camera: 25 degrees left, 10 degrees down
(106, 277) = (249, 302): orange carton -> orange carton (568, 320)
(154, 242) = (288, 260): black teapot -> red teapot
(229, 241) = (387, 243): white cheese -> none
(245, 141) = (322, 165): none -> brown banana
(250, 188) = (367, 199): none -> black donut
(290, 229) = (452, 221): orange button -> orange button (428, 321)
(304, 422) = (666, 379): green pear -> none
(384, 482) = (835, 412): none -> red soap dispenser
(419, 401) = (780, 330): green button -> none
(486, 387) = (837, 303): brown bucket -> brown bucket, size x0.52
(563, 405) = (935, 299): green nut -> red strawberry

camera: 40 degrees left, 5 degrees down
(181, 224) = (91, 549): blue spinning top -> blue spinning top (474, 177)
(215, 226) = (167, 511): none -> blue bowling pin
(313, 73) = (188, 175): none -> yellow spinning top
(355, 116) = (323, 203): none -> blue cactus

TASK ITEM: Across all the entries, how many lines include "down"? Answer with the number alone.

WORKED SOLUTION: 2